▶ _EXERCISE REQUIREMENTS_: Copy the entries word for word, from the very first one through the line containing "86: 11:15 -> none", including that line.
* * *
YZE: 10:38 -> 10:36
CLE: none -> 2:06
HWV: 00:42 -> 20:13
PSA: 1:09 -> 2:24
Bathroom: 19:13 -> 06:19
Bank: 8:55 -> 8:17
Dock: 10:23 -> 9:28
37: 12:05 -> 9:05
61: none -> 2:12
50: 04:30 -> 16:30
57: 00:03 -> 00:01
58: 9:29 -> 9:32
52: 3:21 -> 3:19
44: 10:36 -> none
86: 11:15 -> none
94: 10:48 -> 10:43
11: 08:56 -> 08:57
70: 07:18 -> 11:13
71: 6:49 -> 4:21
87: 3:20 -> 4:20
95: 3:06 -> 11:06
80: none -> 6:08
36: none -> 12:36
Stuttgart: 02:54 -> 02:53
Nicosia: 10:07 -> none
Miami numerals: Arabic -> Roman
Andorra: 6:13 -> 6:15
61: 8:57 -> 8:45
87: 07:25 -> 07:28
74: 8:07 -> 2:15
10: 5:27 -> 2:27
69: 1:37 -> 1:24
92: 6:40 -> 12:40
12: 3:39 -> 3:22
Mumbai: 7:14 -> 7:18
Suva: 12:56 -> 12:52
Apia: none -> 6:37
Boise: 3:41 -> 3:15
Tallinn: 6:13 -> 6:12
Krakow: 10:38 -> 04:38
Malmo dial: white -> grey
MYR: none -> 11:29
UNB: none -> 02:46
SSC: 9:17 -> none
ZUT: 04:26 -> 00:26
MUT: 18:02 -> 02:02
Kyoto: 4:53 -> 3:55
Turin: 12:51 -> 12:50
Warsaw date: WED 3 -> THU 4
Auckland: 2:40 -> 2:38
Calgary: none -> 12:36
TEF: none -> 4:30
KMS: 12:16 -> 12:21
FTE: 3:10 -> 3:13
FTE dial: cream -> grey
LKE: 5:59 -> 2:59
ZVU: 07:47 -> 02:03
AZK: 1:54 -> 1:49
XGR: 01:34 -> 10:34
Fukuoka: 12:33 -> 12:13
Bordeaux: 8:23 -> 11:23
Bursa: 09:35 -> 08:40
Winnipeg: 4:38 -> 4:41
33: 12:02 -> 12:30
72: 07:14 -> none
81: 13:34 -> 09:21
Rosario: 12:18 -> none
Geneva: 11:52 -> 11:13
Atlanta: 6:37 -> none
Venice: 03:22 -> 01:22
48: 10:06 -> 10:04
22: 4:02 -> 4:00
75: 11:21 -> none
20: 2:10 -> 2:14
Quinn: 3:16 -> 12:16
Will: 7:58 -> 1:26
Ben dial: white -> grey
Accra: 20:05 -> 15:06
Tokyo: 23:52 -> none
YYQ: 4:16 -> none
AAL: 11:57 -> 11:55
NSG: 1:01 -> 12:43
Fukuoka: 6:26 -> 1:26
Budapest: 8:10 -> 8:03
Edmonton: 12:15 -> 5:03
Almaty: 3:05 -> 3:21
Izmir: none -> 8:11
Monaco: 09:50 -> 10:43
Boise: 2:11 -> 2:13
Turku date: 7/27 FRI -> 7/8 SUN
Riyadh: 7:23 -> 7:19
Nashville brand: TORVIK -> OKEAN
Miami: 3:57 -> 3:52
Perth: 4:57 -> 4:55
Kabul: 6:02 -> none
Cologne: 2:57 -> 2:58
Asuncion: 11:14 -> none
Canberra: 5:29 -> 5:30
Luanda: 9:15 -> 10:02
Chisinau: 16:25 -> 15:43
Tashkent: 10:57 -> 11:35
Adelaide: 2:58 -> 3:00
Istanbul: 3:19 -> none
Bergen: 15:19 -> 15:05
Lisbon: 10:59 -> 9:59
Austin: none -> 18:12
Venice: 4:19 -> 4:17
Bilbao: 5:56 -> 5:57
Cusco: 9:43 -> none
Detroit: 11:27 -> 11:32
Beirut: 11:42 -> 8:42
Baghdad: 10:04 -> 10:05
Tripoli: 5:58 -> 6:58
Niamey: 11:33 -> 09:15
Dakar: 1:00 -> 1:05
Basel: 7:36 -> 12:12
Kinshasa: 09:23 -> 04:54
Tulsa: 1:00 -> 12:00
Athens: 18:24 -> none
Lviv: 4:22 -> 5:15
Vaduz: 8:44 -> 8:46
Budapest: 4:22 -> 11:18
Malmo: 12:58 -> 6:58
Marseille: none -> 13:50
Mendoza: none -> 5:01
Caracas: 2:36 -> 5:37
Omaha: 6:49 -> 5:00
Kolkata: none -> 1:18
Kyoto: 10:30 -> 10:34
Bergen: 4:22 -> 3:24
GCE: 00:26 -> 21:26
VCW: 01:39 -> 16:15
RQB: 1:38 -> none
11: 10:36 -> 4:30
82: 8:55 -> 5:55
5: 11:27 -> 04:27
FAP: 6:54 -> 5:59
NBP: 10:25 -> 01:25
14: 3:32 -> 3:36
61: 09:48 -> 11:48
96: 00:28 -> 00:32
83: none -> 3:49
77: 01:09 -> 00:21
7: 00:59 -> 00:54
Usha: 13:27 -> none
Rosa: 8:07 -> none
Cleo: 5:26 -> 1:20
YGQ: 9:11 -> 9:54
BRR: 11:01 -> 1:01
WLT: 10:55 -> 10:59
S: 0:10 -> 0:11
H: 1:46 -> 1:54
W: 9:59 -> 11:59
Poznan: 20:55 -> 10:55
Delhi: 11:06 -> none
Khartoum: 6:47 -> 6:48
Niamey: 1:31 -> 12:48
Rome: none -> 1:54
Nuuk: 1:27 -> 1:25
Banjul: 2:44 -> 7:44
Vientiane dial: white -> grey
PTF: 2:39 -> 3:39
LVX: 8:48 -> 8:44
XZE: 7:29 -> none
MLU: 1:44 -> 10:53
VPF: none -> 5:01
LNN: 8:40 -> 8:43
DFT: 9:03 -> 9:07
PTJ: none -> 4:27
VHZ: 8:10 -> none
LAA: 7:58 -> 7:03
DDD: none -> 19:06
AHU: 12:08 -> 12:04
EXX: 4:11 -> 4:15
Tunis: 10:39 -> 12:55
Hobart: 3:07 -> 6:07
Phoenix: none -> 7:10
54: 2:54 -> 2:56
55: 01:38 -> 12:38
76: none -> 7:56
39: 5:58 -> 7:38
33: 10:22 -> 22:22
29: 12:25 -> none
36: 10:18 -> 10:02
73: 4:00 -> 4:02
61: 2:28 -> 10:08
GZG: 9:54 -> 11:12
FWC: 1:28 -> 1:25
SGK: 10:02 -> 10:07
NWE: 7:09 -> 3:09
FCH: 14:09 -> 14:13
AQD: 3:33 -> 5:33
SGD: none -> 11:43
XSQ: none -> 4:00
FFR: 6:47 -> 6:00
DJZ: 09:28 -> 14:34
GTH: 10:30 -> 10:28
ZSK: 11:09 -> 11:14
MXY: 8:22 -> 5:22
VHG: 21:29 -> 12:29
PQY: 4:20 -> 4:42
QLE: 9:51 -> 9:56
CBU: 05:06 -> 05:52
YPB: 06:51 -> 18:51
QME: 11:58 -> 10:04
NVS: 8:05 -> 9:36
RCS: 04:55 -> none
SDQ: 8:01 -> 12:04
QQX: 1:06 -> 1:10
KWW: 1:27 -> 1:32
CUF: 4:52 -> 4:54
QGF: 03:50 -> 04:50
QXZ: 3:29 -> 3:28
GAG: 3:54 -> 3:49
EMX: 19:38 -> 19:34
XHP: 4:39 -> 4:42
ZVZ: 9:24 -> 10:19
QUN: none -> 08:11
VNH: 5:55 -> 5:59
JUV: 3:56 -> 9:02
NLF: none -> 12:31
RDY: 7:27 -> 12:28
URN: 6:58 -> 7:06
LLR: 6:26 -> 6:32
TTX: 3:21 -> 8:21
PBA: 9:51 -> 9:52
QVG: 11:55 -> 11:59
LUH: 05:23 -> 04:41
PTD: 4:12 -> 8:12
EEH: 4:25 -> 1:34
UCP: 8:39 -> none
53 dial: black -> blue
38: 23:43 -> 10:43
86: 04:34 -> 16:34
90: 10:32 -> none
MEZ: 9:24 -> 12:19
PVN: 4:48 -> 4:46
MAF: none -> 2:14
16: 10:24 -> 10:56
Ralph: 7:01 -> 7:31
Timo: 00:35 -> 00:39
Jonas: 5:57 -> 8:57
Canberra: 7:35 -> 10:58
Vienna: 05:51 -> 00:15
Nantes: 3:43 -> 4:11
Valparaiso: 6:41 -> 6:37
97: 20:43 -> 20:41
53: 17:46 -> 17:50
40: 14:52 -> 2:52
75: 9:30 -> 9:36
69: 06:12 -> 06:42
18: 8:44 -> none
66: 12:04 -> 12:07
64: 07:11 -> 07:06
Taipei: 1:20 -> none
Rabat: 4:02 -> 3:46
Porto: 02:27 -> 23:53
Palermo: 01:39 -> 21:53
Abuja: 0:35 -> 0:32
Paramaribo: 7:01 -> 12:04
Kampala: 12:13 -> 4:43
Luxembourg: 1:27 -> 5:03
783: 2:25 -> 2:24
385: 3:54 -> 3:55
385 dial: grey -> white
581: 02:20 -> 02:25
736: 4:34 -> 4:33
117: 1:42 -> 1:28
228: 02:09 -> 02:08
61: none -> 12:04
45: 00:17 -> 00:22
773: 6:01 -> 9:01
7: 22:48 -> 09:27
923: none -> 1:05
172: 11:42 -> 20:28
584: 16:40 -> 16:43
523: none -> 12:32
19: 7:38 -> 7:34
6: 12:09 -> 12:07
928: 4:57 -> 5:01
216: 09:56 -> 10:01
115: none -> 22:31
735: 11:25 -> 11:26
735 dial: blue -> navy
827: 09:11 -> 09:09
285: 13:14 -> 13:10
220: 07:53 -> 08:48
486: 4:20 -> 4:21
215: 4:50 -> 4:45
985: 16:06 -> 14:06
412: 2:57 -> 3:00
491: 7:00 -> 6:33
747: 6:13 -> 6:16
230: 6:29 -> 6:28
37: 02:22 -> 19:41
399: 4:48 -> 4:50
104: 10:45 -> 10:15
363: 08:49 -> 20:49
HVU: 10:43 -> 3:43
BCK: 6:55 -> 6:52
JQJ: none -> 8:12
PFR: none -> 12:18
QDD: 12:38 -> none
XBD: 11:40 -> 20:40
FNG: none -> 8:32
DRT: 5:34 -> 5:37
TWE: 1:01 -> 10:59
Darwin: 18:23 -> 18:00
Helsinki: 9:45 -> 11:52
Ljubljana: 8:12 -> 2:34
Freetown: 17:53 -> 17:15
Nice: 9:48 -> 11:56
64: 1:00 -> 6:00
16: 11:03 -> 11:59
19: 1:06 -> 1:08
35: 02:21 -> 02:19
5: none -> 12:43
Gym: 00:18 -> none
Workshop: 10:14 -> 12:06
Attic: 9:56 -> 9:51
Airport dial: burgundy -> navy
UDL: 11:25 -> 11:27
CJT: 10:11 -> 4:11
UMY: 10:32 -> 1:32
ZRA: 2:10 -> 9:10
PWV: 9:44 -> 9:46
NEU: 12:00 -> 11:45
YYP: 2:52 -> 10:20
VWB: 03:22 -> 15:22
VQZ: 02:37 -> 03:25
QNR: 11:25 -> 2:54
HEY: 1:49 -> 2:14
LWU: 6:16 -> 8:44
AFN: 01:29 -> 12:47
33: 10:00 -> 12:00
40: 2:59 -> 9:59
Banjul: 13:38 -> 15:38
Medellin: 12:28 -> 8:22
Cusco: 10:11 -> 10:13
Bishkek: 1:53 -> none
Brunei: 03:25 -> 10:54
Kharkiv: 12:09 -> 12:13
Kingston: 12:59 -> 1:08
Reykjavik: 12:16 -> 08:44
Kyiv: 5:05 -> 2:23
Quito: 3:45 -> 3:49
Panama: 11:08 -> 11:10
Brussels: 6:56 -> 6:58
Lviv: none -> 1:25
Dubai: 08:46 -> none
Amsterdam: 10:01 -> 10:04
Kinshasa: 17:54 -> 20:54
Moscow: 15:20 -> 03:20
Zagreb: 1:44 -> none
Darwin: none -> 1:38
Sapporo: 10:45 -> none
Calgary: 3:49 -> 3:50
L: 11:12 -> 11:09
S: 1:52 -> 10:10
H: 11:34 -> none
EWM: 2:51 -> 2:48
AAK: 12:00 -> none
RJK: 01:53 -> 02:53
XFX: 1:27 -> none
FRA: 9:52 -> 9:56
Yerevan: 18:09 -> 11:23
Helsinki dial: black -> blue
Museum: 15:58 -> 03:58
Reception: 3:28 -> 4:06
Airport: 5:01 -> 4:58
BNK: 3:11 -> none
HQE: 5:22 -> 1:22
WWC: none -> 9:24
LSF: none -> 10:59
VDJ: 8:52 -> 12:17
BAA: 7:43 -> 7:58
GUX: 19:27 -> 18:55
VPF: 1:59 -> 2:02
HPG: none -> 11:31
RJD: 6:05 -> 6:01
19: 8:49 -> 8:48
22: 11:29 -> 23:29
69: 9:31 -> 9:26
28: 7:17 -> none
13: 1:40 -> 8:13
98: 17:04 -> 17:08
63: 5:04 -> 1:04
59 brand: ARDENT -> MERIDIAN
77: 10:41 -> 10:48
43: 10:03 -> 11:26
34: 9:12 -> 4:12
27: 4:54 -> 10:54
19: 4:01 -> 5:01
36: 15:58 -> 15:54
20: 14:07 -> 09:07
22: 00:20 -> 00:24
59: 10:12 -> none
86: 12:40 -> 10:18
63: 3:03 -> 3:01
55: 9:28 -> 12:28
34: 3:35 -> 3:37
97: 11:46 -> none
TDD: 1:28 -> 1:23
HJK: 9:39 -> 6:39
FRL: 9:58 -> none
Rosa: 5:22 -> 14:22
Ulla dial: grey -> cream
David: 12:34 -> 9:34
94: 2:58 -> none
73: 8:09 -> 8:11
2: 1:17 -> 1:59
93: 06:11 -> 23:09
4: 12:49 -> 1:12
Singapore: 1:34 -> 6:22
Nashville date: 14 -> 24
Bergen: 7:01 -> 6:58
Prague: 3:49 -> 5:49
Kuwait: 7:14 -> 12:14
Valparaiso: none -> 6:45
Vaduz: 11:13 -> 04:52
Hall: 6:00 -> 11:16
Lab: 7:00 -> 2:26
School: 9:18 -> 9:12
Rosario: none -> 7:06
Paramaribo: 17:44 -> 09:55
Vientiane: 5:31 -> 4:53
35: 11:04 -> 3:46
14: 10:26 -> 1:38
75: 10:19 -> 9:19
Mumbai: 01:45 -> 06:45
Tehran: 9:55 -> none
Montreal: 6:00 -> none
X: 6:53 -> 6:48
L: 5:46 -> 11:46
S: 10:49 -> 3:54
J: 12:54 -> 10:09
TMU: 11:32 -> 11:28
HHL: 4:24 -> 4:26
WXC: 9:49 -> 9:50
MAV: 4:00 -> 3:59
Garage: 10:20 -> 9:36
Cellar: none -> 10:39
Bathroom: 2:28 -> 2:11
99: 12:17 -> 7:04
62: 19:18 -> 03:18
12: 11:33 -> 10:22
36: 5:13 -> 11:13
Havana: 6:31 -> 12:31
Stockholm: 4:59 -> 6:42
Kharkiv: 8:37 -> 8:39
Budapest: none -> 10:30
* * *
▶ _RESULT BELOW_:
YZE: 10:38 -> 10:36
CLE: none -> 2:06
HWV: 00:42 -> 20:13
PSA: 1:09 -> 2:24
Bathroom: 19:13 -> 06:19
Bank: 8:55 -> 8:17
Dock: 10:23 -> 9:28
37: 12:05 -> 9:05
61: none -> 2:12
50: 04:30 -> 16:30
57: 00:03 -> 00:01
58: 9:29 -> 9:32
52: 3:21 -> 3:19
44: 10:36 -> none
86: 11:15 -> none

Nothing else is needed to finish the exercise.